- WHAT THE TASK REQUIRES: Read through the records below and copy each line that uses the word "DGND".

- DATASET:
==*==

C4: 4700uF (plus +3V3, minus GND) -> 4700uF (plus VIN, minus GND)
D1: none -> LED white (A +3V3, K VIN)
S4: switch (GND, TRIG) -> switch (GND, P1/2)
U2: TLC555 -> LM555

==*==

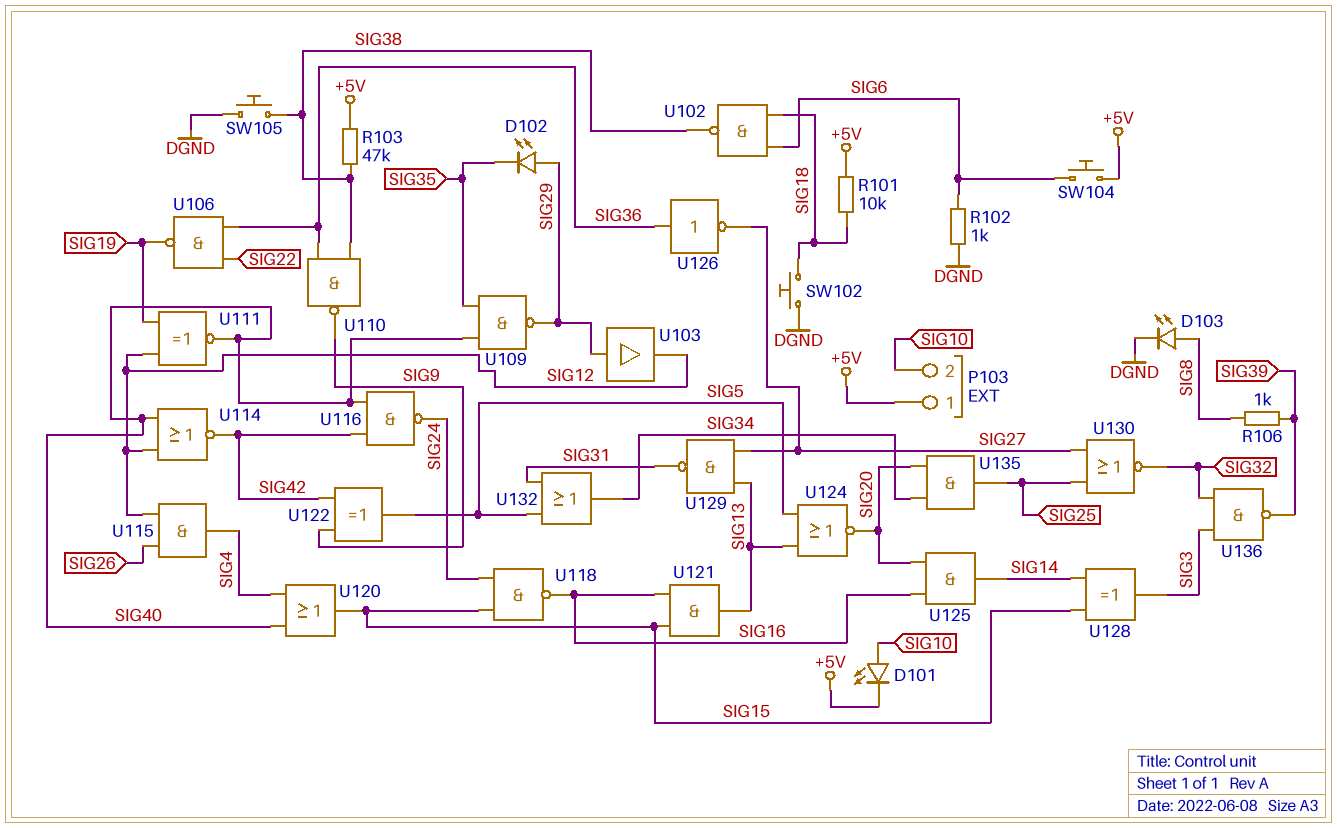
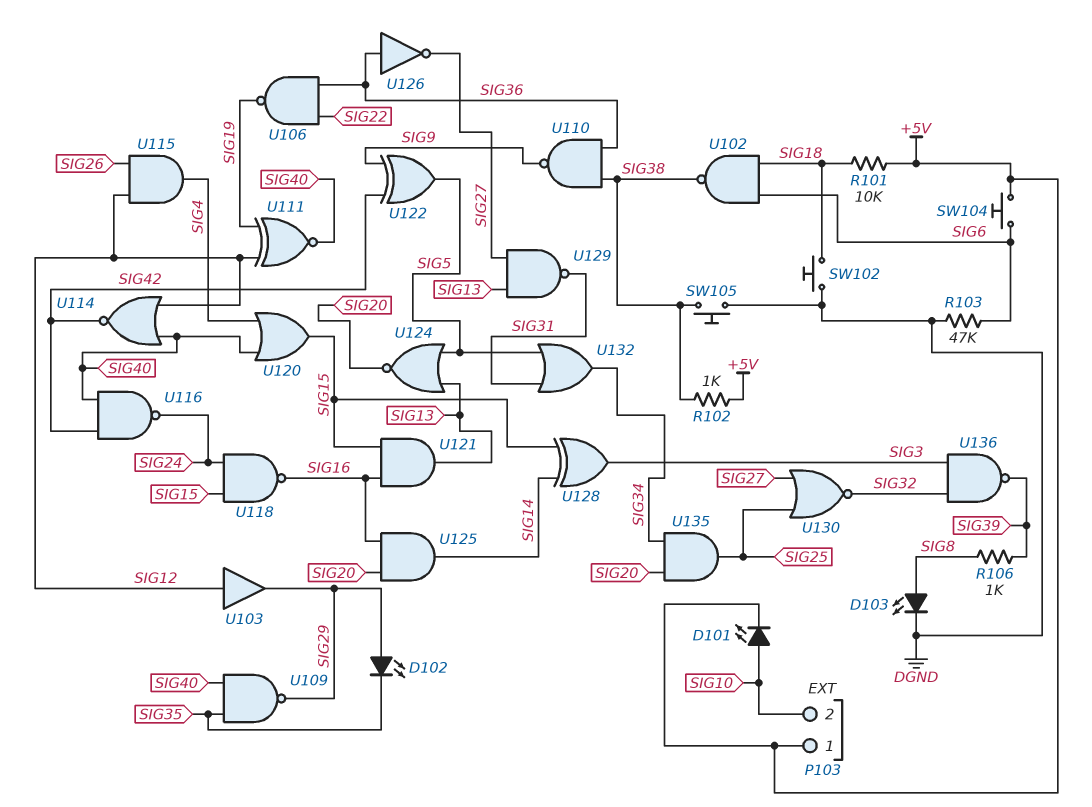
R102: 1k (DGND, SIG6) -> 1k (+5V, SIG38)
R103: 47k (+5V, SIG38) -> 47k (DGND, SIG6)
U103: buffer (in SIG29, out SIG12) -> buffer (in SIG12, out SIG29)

==*==

- RESPONSE BELOW:
R102: 1k (DGND, SIG6) -> 1k (+5V, SIG38)
R103: 47k (+5V, SIG38) -> 47k (DGND, SIG6)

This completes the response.